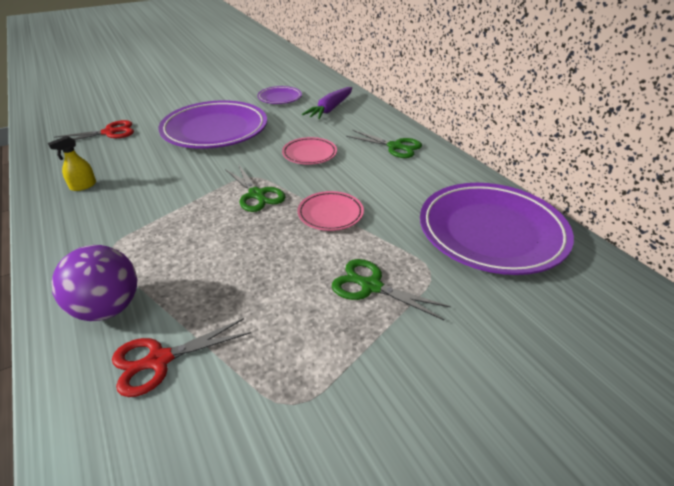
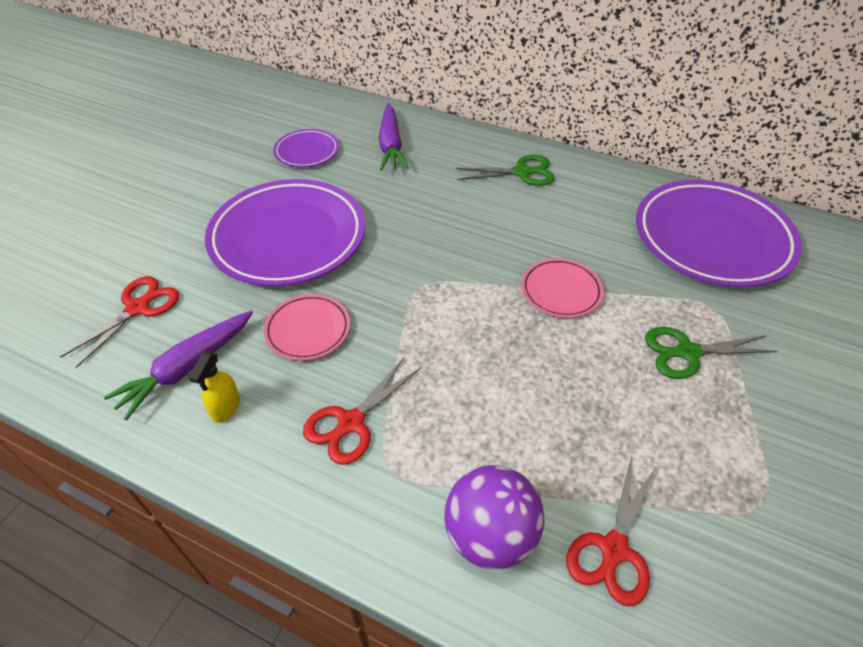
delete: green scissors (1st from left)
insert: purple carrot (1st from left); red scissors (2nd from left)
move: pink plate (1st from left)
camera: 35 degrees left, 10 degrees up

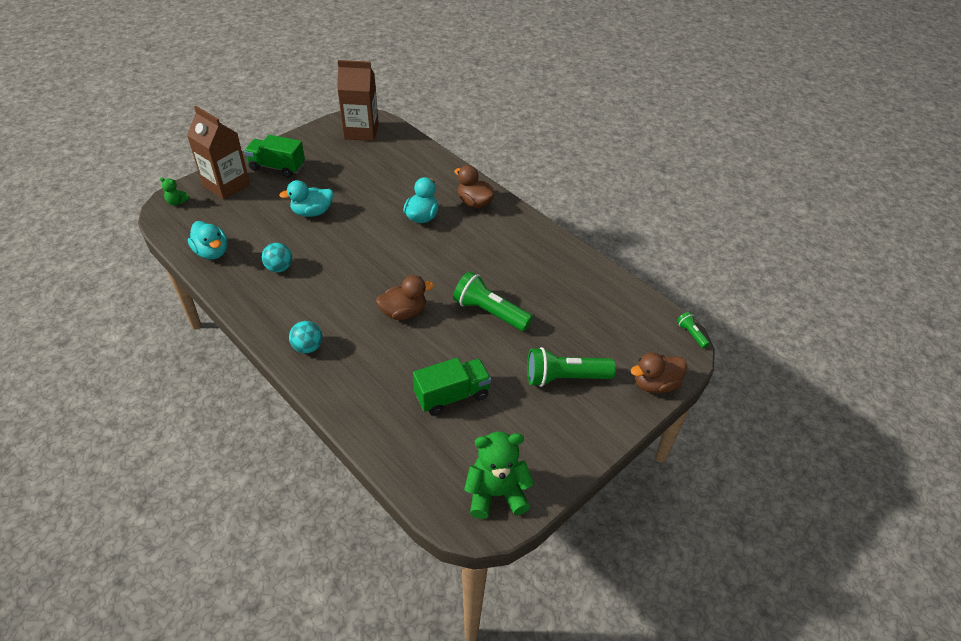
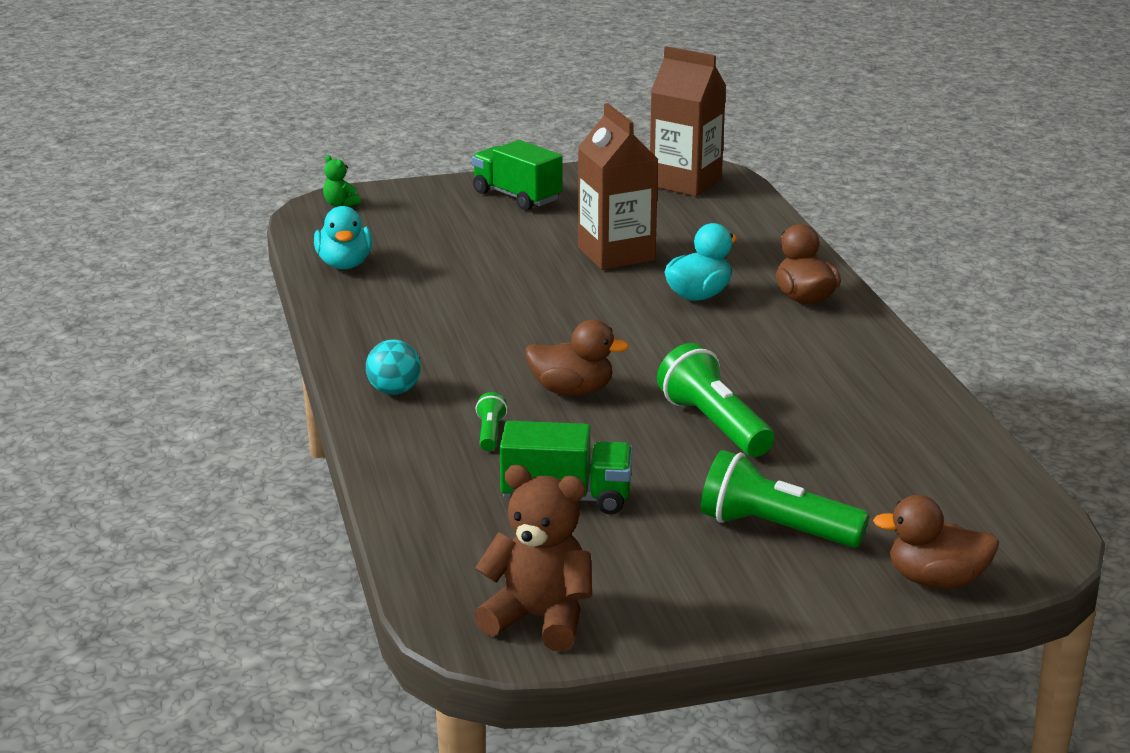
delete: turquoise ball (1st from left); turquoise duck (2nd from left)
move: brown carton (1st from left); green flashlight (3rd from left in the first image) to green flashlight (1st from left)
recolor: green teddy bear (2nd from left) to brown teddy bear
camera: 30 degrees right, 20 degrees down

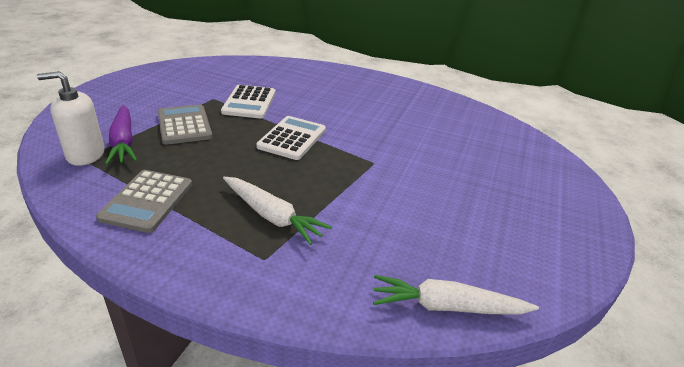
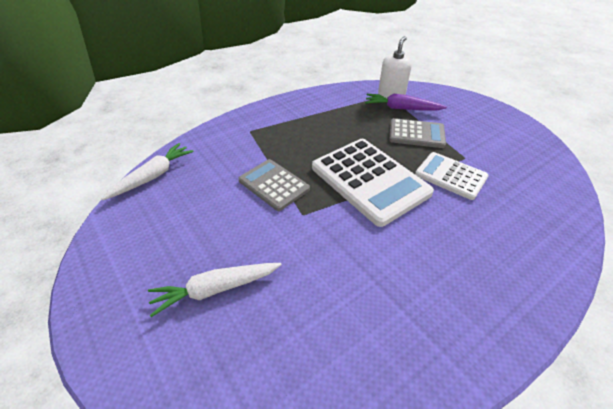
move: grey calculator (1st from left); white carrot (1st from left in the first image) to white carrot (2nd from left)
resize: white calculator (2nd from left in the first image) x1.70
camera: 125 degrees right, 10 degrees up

# INSTRUCTIONS FOR THE TASK
The answer must consist of each line from the entries that contains the string "scissors".

# RESULT FOR THIS EXERCISE
delete: green scissors (1st from left)
insert: purple carrot (1st from left); red scissors (2nd from left)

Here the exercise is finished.